**Task objective:**
First find the line with "lime 1x3 tile [534,198,615,342]" in the entries below, then set down exactly every line through the line with "grey 1x1 cone [697,284,747,363]", that line included.

**Records to use:**
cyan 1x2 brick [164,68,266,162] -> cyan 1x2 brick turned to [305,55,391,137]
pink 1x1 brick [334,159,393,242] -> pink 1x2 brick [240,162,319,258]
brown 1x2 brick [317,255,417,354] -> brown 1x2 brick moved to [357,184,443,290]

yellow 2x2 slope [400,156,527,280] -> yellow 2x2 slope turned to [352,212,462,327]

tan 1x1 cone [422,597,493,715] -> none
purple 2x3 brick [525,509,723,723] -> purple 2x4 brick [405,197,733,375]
* * *
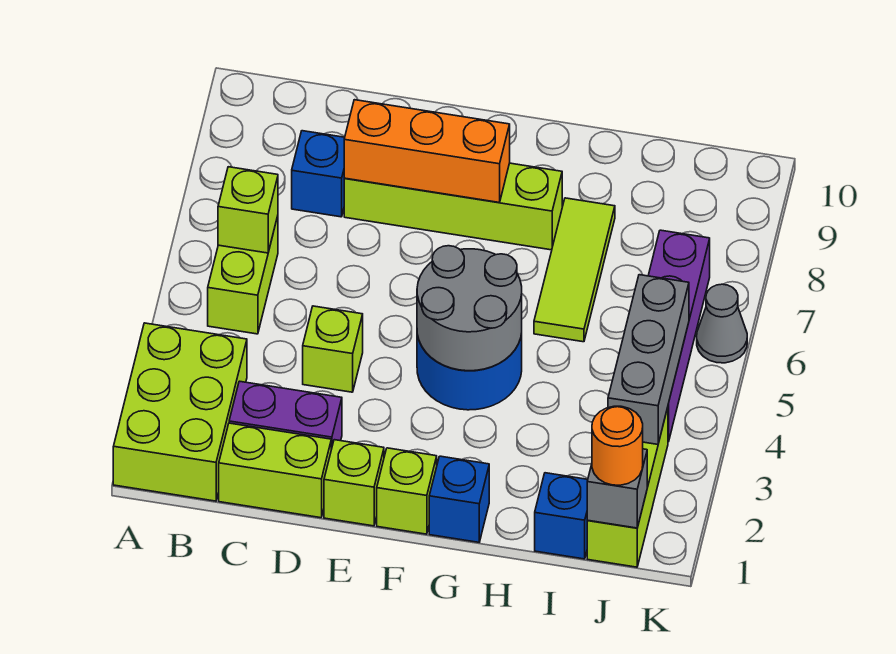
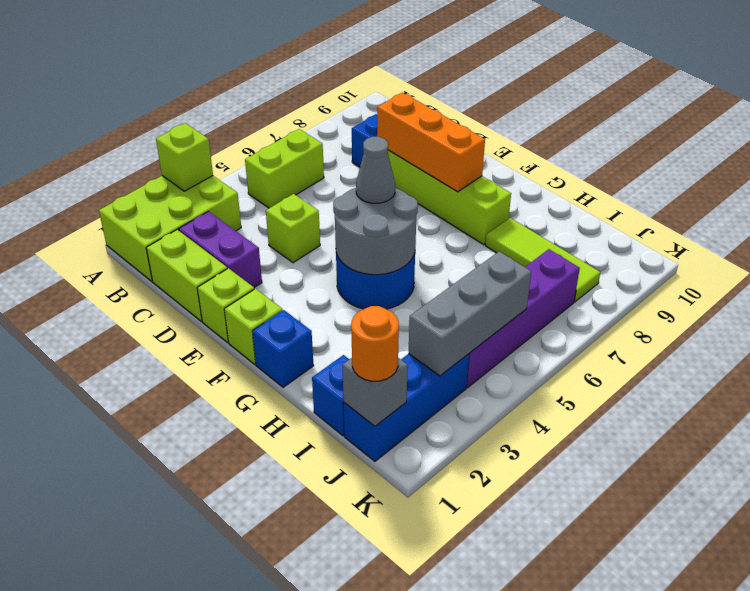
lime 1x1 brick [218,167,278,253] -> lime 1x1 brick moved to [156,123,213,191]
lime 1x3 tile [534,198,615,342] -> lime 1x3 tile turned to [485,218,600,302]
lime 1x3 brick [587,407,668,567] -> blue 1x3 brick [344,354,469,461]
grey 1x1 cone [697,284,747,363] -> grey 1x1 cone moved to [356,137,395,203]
--
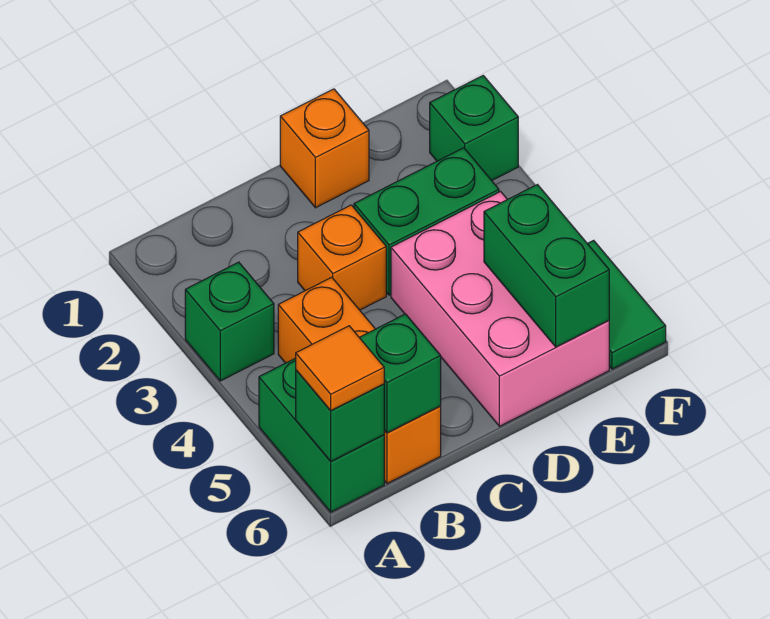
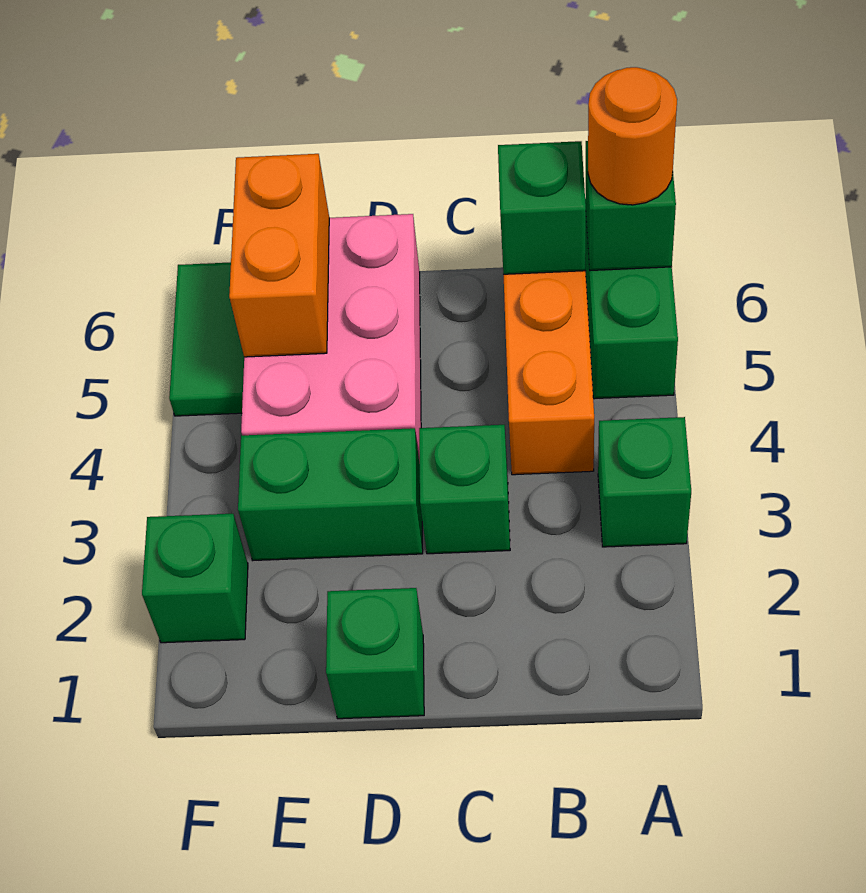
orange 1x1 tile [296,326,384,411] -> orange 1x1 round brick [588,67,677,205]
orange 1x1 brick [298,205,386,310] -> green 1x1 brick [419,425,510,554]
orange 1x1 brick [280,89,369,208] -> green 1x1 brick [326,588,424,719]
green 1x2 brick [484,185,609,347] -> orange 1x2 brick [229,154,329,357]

**Solution to the exercise:**
lime 1x3 tile [534,198,615,342] -> lime 1x3 tile turned to [485,218,600,302]
lime 1x3 brick [587,407,668,567] -> blue 1x3 brick [344,354,469,461]
grey 1x1 cone [697,284,747,363] -> grey 1x1 cone moved to [356,137,395,203]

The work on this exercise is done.